*Task brief*
All records are to be printed exactly as they appear.

Object correspondence data:
# # # # # # #
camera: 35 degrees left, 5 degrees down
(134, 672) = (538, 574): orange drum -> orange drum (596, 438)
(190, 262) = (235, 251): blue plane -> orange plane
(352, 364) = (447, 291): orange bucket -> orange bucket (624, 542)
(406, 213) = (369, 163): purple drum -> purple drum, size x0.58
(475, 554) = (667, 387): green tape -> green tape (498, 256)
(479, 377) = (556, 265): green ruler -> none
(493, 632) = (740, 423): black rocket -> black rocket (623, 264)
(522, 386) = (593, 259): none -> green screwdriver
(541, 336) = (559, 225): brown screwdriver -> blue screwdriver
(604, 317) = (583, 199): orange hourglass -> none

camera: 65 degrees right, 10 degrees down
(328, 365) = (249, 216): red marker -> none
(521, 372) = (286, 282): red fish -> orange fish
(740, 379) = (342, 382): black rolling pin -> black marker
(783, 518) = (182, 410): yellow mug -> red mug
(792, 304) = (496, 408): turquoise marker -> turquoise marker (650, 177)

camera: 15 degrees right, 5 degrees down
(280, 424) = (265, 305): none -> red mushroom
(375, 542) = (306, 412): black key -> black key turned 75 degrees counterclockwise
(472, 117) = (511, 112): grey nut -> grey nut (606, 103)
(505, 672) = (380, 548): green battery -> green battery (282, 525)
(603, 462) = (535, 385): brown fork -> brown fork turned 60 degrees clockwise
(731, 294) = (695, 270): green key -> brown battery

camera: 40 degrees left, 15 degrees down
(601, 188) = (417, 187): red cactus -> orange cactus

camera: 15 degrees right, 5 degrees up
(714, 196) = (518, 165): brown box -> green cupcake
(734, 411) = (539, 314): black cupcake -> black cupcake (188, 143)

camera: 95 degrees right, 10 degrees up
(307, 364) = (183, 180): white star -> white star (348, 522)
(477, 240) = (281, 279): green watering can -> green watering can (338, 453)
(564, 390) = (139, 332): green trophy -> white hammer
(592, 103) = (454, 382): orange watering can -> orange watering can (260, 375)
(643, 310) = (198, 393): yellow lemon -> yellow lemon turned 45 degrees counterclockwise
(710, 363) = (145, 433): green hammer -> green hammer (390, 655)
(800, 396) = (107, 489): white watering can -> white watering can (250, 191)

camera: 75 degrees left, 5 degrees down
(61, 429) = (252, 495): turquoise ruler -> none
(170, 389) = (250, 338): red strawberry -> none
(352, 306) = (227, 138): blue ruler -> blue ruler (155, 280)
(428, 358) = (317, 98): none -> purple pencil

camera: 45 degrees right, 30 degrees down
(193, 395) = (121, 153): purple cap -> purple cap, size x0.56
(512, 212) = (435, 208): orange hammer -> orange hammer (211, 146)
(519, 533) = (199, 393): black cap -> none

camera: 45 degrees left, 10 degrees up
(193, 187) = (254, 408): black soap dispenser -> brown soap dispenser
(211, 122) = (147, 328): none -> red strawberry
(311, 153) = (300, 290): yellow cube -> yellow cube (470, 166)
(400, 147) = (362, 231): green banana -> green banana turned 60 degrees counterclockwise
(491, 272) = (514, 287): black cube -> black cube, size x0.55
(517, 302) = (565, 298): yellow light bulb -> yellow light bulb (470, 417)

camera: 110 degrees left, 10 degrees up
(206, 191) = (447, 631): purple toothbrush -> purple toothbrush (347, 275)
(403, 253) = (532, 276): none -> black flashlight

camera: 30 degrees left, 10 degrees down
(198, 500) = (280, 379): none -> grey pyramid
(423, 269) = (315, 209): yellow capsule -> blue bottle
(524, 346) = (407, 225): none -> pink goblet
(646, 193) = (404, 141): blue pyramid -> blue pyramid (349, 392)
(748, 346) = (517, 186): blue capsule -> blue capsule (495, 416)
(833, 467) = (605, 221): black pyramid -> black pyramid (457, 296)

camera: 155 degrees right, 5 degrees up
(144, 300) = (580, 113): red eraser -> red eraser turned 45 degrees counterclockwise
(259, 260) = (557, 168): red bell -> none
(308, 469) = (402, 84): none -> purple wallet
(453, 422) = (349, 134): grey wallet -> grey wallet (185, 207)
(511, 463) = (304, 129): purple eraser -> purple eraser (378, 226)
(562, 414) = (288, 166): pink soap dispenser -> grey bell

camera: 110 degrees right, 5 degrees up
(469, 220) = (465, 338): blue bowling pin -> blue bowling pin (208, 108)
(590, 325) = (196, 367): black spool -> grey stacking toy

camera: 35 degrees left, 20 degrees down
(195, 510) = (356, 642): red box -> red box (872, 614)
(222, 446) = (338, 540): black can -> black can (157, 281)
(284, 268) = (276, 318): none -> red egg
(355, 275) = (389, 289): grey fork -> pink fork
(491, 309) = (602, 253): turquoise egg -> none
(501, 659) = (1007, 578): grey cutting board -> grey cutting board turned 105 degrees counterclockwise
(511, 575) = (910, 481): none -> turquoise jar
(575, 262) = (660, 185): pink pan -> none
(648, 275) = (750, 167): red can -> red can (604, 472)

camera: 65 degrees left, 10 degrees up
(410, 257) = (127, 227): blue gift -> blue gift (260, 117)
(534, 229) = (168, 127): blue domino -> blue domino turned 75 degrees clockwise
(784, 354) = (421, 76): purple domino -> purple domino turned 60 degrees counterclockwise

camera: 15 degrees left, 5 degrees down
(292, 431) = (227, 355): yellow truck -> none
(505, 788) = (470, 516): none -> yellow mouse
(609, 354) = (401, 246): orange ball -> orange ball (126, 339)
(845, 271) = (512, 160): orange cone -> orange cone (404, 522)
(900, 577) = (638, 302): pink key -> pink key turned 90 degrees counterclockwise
# # # # # # #
*Answer section*
camera: 35 degrees left, 5 degrees down
(134, 672) = (538, 574): orange drum -> orange drum (596, 438)
(190, 262) = (235, 251): blue plane -> orange plane
(352, 364) = (447, 291): orange bucket -> orange bucket (624, 542)
(406, 213) = (369, 163): purple drum -> purple drum, size x0.58
(475, 554) = (667, 387): green tape -> green tape (498, 256)
(479, 377) = (556, 265): green ruler -> none
(493, 632) = (740, 423): black rocket -> black rocket (623, 264)
(522, 386) = (593, 259): none -> green screwdriver
(541, 336) = (559, 225): brown screwdriver -> blue screwdriver
(604, 317) = (583, 199): orange hourglass -> none

camera: 65 degrees right, 10 degrees down
(328, 365) = (249, 216): red marker -> none
(521, 372) = (286, 282): red fish -> orange fish
(740, 379) = (342, 382): black rolling pin -> black marker
(783, 518) = (182, 410): yellow mug -> red mug
(792, 304) = (496, 408): turquoise marker -> turquoise marker (650, 177)

camera: 15 degrees right, 5 degrees down
(280, 424) = (265, 305): none -> red mushroom
(375, 542) = (306, 412): black key -> black key turned 75 degrees counterclockwise
(472, 117) = (511, 112): grey nut -> grey nut (606, 103)
(505, 672) = (380, 548): green battery -> green battery (282, 525)
(603, 462) = (535, 385): brown fork -> brown fork turned 60 degrees clockwise
(731, 294) = (695, 270): green key -> brown battery

camera: 40 degrees left, 15 degrees down
(601, 188) = (417, 187): red cactus -> orange cactus

camera: 15 degrees right, 5 degrees up
(714, 196) = (518, 165): brown box -> green cupcake
(734, 411) = (539, 314): black cupcake -> black cupcake (188, 143)

camera: 95 degrees right, 10 degrees up
(307, 364) = (183, 180): white star -> white star (348, 522)
(477, 240) = (281, 279): green watering can -> green watering can (338, 453)
(564, 390) = (139, 332): green trophy -> white hammer
(592, 103) = (454, 382): orange watering can -> orange watering can (260, 375)
(643, 310) = (198, 393): yellow lemon -> yellow lemon turned 45 degrees counterclockwise
(710, 363) = (145, 433): green hammer -> green hammer (390, 655)
(800, 396) = (107, 489): white watering can -> white watering can (250, 191)

camera: 75 degrees left, 5 degrees down
(61, 429) = (252, 495): turquoise ruler -> none
(170, 389) = (250, 338): red strawberry -> none
(352, 306) = (227, 138): blue ruler -> blue ruler (155, 280)
(428, 358) = (317, 98): none -> purple pencil

camera: 45 degrees right, 30 degrees down
(193, 395) = (121, 153): purple cap -> purple cap, size x0.56
(512, 212) = (435, 208): orange hammer -> orange hammer (211, 146)
(519, 533) = (199, 393): black cap -> none

camera: 45 degrees left, 10 degrees up
(193, 187) = (254, 408): black soap dispenser -> brown soap dispenser
(211, 122) = (147, 328): none -> red strawberry
(311, 153) = (300, 290): yellow cube -> yellow cube (470, 166)
(400, 147) = (362, 231): green banana -> green banana turned 60 degrees counterclockwise
(491, 272) = (514, 287): black cube -> black cube, size x0.55
(517, 302) = (565, 298): yellow light bulb -> yellow light bulb (470, 417)

camera: 110 degrees left, 10 degrees up
(206, 191) = (447, 631): purple toothbrush -> purple toothbrush (347, 275)
(403, 253) = (532, 276): none -> black flashlight

camera: 30 degrees left, 10 degrees down
(198, 500) = (280, 379): none -> grey pyramid
(423, 269) = (315, 209): yellow capsule -> blue bottle
(524, 346) = (407, 225): none -> pink goblet
(646, 193) = (404, 141): blue pyramid -> blue pyramid (349, 392)
(748, 346) = (517, 186): blue capsule -> blue capsule (495, 416)
(833, 467) = (605, 221): black pyramid -> black pyramid (457, 296)

camera: 155 degrees right, 5 degrees up
(144, 300) = (580, 113): red eraser -> red eraser turned 45 degrees counterclockwise
(259, 260) = (557, 168): red bell -> none
(308, 469) = (402, 84): none -> purple wallet
(453, 422) = (349, 134): grey wallet -> grey wallet (185, 207)
(511, 463) = (304, 129): purple eraser -> purple eraser (378, 226)
(562, 414) = (288, 166): pink soap dispenser -> grey bell

camera: 110 degrees right, 5 degrees up
(469, 220) = (465, 338): blue bowling pin -> blue bowling pin (208, 108)
(590, 325) = (196, 367): black spool -> grey stacking toy

camera: 35 degrees left, 20 degrees down
(195, 510) = (356, 642): red box -> red box (872, 614)
(222, 446) = (338, 540): black can -> black can (157, 281)
(284, 268) = (276, 318): none -> red egg
(355, 275) = (389, 289): grey fork -> pink fork
(491, 309) = (602, 253): turquoise egg -> none
(501, 659) = (1007, 578): grey cutting board -> grey cutting board turned 105 degrees counterclockwise
(511, 575) = (910, 481): none -> turquoise jar
(575, 262) = (660, 185): pink pan -> none
(648, 275) = (750, 167): red can -> red can (604, 472)

camera: 65 degrees left, 10 degrees up
(410, 257) = (127, 227): blue gift -> blue gift (260, 117)
(534, 229) = (168, 127): blue domino -> blue domino turned 75 degrees clockwise
(784, 354) = (421, 76): purple domino -> purple domino turned 60 degrees counterclockwise

camera: 15 degrees left, 5 degrees down
(292, 431) = (227, 355): yellow truck -> none
(505, 788) = (470, 516): none -> yellow mouse
(609, 354) = (401, 246): orange ball -> orange ball (126, 339)
(845, 271) = (512, 160): orange cone -> orange cone (404, 522)
(900, 577) = (638, 302): pink key -> pink key turned 90 degrees counterclockwise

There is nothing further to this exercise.